Would you please repeat all of the data exactly, omitting the pictures?

=-=-=

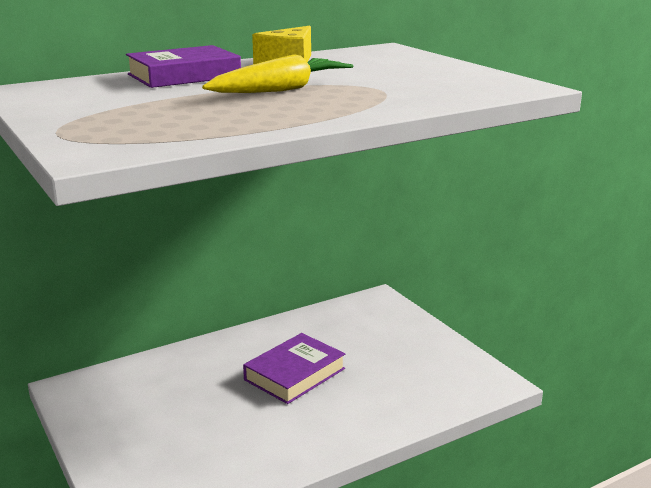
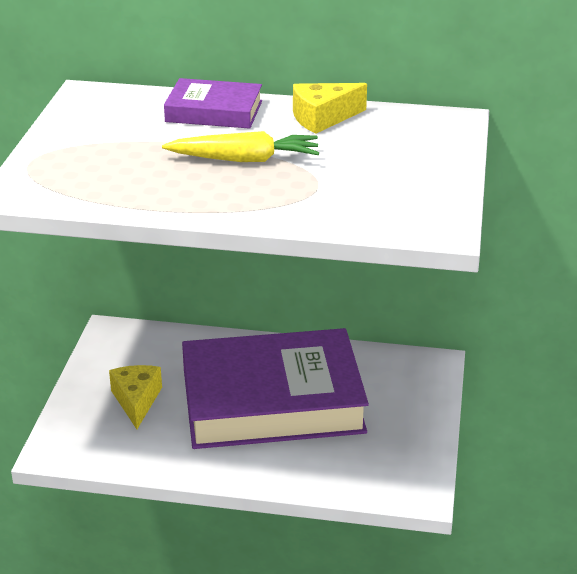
camera: 40 degrees right, 10 degrees up
(170, 431) = (136, 401): none -> yellow cheese
(294, 374) = (272, 400): purple book -> purple book, size x2.13

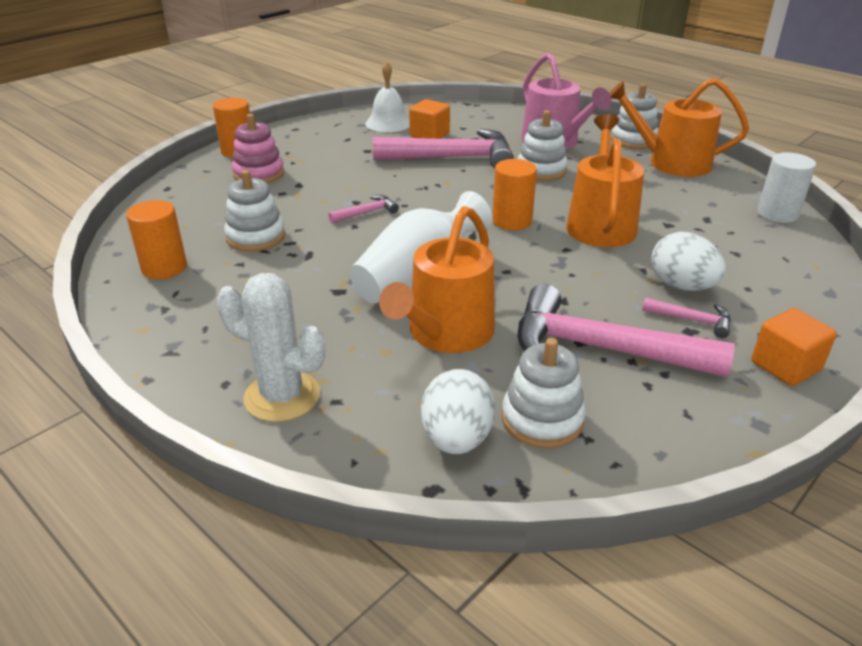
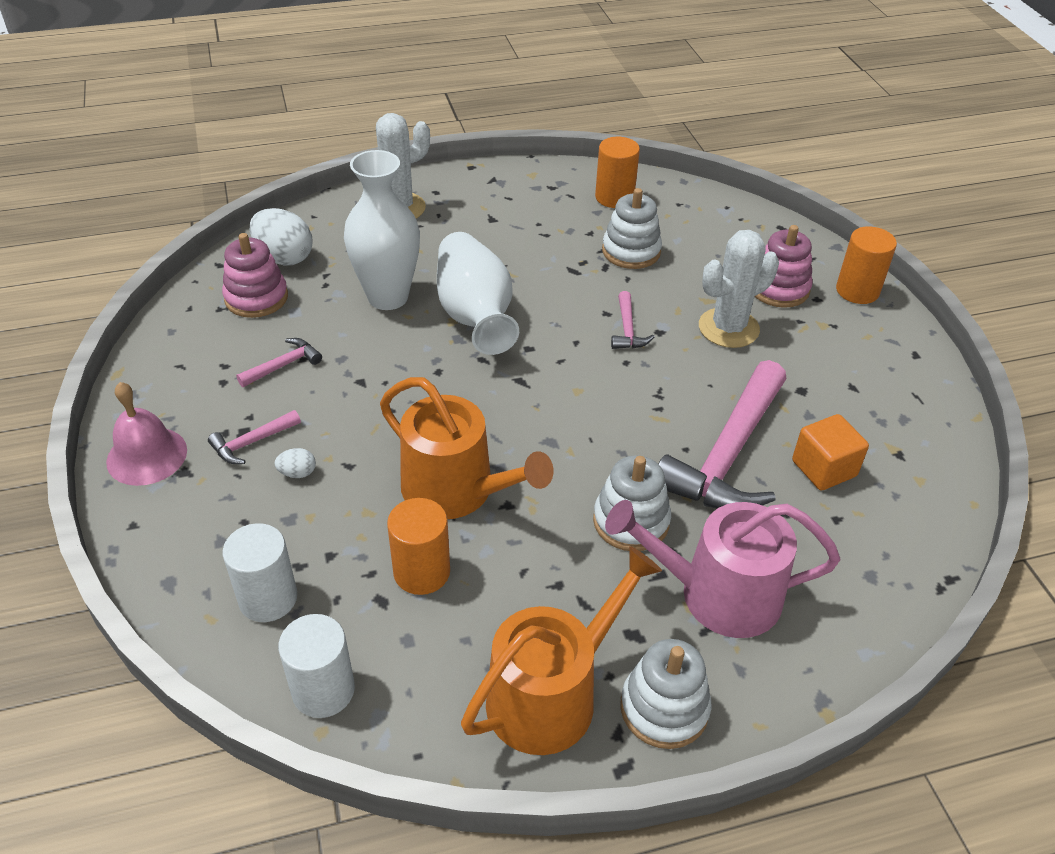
camera: 120 degrees right, 10 degrees up
(326, 181) = (728, 328): none -> white cactus
(388, 123) = (895, 447): white bell -> none
(446, 333) = (388, 297): orange watering can -> white vase
(512, 221) = (524, 423): orange cylinder -> orange cylinder (422, 572)
(542, 419) = (256, 298): white stacking toy -> pink stacking toy
(601, 349) = (283, 365): pink hammer -> pink hammer, size x0.44
(682, 286) = (297, 473): white egg -> white egg, size x0.47
(771, 252) = (268, 598): none -> white cylinder
(785, 366) = (147, 455): orange cube -> pink bell

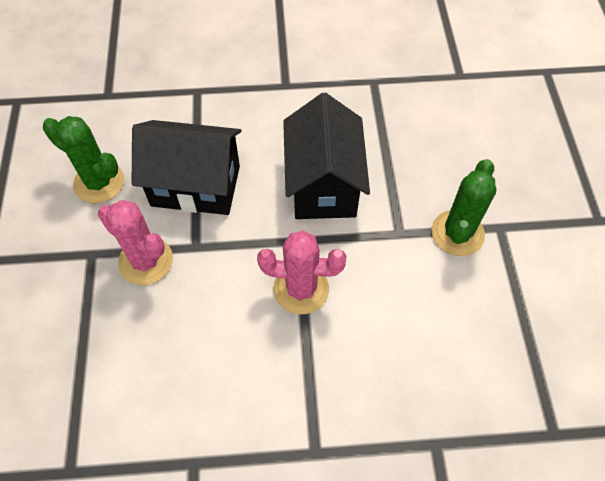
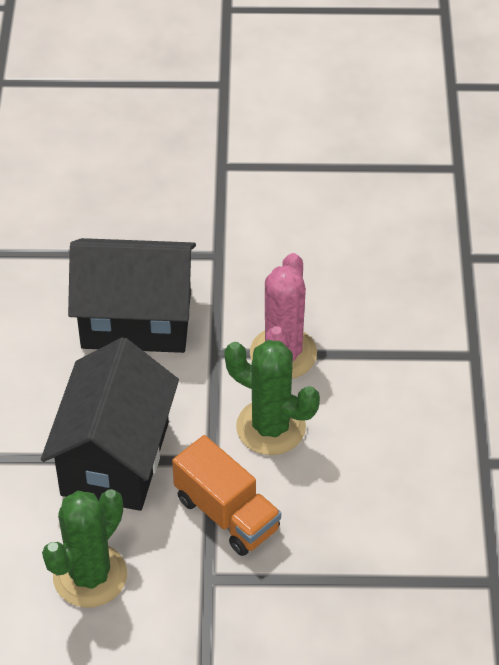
camera: 85 degrees left, 10 degrees down
(146, 261) = (227, 514): pink cactus -> orange truck
(457, 233) = (225, 203): green cactus -> green cactus (271, 427)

=-=-=

Task output>
camera: 40 degrees right, 10 degrees up
(170, 431) = (136, 401): none -> yellow cheese
(294, 374) = (272, 400): purple book -> purple book, size x2.13

camera: 120 degrees right, 10 degrees up
(326, 181) = (728, 328): none -> white cactus
(388, 123) = (895, 447): white bell -> none
(446, 333) = (388, 297): orange watering can -> white vase
(512, 221) = (524, 423): orange cylinder -> orange cylinder (422, 572)
(542, 419) = (256, 298): white stacking toy -> pink stacking toy
(601, 349) = (283, 365): pink hammer -> pink hammer, size x0.44
(682, 286) = (297, 473): white egg -> white egg, size x0.47
(771, 252) = (268, 598): none -> white cylinder
(785, 366) = (147, 455): orange cube -> pink bell

camera: 85 degrees left, 10 degrees down
(146, 261) = (227, 514): pink cactus -> orange truck
(457, 233) = (225, 203): green cactus -> green cactus (271, 427)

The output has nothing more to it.